> Exercise
Reproduce exactly, with no other output, every line of the data below from the line containing "Find all objects" to the end, inclusive.

> Provided data
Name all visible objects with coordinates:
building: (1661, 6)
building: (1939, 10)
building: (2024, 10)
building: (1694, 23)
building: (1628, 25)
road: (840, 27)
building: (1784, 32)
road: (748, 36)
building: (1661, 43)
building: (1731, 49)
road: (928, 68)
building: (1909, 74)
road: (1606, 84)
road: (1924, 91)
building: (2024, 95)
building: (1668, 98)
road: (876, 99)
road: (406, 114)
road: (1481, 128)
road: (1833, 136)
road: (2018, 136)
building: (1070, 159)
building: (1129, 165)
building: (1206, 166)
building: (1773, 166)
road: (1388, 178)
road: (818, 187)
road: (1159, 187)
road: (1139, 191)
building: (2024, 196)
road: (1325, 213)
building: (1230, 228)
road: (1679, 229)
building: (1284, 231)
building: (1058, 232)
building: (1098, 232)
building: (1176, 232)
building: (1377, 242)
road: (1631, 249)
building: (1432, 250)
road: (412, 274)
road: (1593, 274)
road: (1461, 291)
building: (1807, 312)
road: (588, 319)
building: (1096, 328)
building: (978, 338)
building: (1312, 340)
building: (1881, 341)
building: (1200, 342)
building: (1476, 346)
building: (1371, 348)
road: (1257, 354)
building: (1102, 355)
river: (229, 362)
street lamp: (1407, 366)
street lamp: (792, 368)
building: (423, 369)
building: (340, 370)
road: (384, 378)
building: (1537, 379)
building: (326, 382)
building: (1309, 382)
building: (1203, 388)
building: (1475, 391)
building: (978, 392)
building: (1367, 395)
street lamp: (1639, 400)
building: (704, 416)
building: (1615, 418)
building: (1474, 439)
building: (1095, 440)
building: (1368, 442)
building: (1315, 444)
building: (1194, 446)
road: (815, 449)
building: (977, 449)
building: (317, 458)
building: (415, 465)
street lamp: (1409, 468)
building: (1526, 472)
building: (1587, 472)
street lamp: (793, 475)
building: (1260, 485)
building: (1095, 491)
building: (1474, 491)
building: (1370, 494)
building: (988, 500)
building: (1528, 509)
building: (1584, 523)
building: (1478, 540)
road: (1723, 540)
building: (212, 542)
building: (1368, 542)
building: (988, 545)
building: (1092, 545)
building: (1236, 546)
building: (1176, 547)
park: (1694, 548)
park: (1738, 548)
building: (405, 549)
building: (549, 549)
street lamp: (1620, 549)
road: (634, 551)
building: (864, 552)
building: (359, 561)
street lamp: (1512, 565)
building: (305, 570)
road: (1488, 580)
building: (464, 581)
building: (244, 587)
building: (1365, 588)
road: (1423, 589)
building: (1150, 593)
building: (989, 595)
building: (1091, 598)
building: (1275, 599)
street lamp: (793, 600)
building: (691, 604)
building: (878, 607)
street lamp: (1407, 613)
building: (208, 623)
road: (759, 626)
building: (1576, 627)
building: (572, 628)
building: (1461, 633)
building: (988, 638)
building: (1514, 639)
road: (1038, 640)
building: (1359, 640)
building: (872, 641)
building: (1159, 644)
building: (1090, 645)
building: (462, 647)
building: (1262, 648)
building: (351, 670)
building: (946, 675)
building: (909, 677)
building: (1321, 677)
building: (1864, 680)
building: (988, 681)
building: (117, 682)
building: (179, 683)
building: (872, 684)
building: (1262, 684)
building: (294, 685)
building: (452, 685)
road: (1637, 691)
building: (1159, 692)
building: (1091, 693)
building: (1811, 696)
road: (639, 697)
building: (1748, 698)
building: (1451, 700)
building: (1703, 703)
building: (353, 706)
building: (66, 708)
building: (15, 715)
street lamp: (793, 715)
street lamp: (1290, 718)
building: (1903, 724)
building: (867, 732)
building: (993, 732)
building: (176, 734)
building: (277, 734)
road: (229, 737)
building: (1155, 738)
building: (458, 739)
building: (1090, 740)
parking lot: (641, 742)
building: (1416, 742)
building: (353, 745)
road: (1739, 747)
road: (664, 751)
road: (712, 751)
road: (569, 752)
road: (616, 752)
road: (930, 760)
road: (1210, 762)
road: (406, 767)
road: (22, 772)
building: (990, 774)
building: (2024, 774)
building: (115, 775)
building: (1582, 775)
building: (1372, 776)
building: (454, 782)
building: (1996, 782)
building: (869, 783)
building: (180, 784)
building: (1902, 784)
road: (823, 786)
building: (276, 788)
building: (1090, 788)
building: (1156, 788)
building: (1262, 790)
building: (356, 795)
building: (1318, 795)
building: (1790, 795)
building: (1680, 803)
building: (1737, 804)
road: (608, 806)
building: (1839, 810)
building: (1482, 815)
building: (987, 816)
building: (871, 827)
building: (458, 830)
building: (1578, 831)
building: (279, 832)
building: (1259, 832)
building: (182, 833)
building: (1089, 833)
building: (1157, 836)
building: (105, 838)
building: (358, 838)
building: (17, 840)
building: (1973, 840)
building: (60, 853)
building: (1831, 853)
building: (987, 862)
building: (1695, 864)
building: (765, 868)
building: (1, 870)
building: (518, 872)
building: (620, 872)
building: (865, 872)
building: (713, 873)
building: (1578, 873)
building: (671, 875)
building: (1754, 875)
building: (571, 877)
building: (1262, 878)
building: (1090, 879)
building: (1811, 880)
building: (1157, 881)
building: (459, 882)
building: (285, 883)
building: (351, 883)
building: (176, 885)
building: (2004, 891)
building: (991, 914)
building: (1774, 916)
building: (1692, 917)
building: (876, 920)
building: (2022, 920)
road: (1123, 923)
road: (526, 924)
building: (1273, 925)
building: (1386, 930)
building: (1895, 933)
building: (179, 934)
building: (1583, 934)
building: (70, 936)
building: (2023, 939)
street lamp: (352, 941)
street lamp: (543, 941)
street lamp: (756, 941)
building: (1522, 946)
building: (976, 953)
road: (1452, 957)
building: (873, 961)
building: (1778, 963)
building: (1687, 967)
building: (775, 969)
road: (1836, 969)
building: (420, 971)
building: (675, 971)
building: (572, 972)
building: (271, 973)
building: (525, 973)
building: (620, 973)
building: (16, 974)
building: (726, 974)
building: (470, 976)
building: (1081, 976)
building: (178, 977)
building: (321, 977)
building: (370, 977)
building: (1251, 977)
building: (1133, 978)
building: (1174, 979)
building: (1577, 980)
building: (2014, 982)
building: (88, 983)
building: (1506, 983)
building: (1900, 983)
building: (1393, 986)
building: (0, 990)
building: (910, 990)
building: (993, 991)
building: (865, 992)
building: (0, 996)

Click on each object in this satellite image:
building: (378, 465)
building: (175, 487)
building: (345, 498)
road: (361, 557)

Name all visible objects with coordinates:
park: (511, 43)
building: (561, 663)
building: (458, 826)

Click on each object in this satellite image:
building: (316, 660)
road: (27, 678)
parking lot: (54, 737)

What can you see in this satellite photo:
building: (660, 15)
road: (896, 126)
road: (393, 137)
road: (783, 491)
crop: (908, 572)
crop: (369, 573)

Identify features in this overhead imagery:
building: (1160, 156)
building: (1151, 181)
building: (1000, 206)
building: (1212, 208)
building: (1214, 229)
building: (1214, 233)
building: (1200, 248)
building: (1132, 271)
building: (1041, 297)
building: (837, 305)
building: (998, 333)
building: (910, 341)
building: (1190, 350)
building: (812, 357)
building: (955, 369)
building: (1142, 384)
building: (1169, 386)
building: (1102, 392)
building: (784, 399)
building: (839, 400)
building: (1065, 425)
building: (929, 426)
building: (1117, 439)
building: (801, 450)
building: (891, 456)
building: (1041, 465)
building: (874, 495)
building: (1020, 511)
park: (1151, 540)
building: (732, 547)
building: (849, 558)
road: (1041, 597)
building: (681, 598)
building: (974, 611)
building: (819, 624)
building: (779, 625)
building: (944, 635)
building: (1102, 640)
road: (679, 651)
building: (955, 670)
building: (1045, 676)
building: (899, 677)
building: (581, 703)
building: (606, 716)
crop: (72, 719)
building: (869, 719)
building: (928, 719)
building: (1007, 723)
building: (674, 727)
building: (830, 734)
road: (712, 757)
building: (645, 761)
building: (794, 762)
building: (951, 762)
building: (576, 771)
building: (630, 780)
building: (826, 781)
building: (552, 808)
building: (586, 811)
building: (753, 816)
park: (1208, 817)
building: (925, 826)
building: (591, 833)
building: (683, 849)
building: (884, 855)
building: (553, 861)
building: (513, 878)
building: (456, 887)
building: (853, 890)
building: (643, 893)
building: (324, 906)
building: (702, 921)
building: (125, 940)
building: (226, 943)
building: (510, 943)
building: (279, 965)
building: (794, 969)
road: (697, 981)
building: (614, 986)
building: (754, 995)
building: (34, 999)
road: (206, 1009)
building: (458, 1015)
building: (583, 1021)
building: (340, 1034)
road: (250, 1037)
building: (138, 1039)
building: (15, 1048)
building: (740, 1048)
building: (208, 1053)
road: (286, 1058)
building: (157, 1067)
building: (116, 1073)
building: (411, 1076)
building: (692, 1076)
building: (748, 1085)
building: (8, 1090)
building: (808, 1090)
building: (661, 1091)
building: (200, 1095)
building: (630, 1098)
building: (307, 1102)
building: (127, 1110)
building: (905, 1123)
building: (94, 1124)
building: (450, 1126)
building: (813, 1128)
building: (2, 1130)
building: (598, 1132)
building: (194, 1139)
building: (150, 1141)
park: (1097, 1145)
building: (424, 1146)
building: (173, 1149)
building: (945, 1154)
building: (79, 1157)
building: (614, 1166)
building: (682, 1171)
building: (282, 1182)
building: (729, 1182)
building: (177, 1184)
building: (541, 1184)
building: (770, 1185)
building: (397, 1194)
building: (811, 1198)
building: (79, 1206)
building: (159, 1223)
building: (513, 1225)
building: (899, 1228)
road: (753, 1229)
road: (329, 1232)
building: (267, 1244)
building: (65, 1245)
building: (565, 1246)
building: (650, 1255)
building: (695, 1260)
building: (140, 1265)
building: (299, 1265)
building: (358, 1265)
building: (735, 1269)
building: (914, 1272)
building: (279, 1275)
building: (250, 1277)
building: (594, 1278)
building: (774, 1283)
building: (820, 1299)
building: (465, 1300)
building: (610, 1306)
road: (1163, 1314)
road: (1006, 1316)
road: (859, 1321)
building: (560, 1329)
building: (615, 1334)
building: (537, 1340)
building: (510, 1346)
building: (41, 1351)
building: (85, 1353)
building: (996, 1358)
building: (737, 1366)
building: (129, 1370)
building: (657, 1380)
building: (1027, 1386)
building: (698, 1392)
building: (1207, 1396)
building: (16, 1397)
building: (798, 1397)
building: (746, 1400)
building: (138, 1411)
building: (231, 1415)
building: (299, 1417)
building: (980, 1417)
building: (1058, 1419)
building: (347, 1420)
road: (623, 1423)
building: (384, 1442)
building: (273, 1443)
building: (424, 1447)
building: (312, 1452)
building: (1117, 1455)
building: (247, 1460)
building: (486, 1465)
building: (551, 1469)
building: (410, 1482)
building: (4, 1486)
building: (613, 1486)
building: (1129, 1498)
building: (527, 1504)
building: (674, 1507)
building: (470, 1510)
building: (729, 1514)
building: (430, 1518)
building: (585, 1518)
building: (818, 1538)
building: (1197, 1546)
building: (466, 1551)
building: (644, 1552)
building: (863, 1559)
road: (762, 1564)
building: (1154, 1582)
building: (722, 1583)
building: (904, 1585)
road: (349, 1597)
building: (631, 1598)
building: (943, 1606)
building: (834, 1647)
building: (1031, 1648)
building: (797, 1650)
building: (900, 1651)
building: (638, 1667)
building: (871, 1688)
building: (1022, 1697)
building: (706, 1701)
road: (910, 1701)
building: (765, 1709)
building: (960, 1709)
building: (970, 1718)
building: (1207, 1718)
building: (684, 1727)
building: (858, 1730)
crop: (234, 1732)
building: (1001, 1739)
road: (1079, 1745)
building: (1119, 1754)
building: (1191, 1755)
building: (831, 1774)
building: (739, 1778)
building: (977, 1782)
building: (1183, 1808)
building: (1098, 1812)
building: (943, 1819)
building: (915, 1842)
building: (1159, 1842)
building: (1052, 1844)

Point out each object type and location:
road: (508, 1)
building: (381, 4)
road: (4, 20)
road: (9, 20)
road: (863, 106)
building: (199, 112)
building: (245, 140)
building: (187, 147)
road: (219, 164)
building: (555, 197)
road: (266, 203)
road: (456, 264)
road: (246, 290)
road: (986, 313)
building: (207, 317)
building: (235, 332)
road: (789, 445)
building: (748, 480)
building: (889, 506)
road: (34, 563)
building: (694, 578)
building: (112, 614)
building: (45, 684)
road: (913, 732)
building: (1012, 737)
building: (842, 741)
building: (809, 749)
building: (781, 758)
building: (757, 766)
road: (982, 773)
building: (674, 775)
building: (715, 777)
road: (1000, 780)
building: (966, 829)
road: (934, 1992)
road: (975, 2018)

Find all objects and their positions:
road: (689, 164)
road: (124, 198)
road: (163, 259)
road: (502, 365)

> Task output
Find all objects and their positions:
road: (689, 164)
road: (124, 198)
road: (163, 259)
road: (502, 365)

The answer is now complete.